--- The data Enclosed Below ---

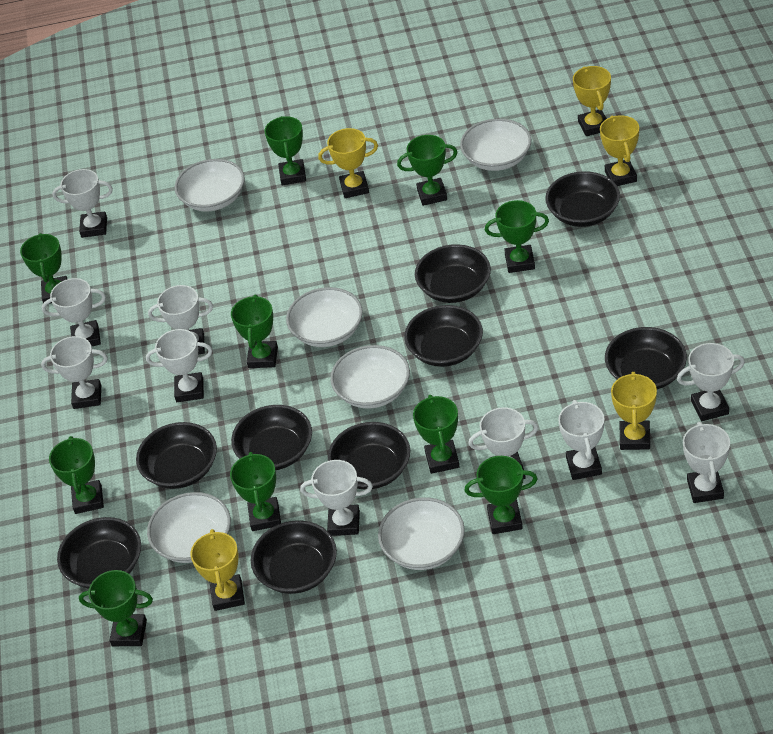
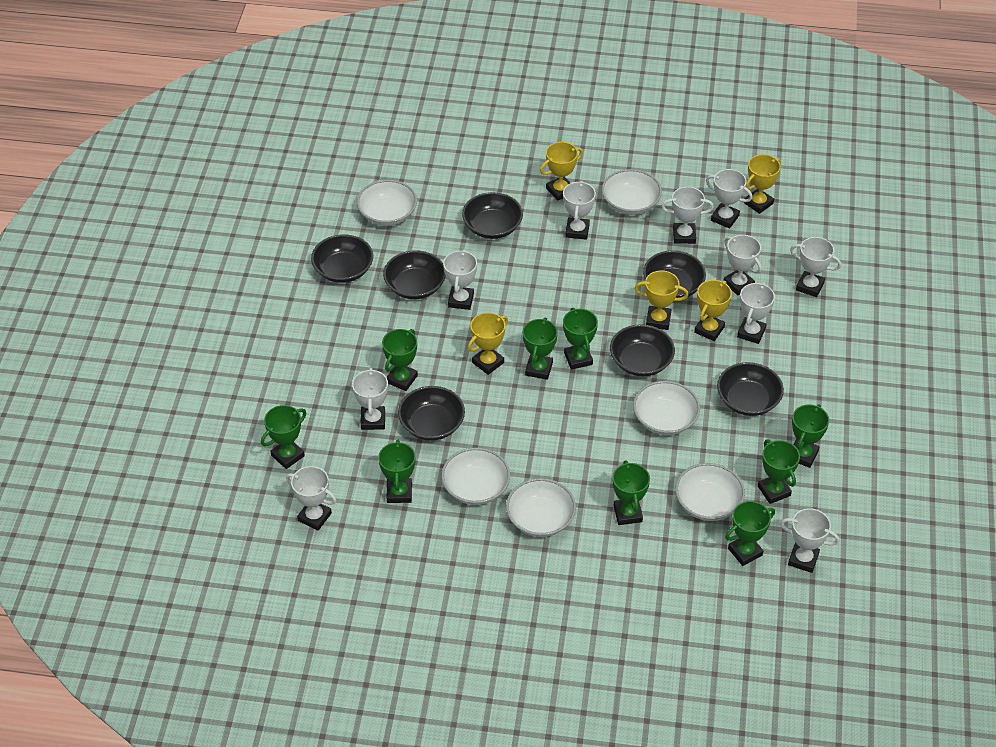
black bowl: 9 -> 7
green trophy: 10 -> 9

--- End of Enclosed The data ---
--- The data Enclosed Below ---

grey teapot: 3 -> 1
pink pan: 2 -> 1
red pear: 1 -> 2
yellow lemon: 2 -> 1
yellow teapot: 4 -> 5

--- End of Enclosed The data ---

§ Prompt: Reproduce exactly the section above that begins at the line containing "grey teapot: 3 -> 1" and ends at the line containing "yellow teapot: 4 -> 5", leaving out all other lines.

§ Exercise response:
grey teapot: 3 -> 1
pink pan: 2 -> 1
red pear: 1 -> 2
yellow lemon: 2 -> 1
yellow teapot: 4 -> 5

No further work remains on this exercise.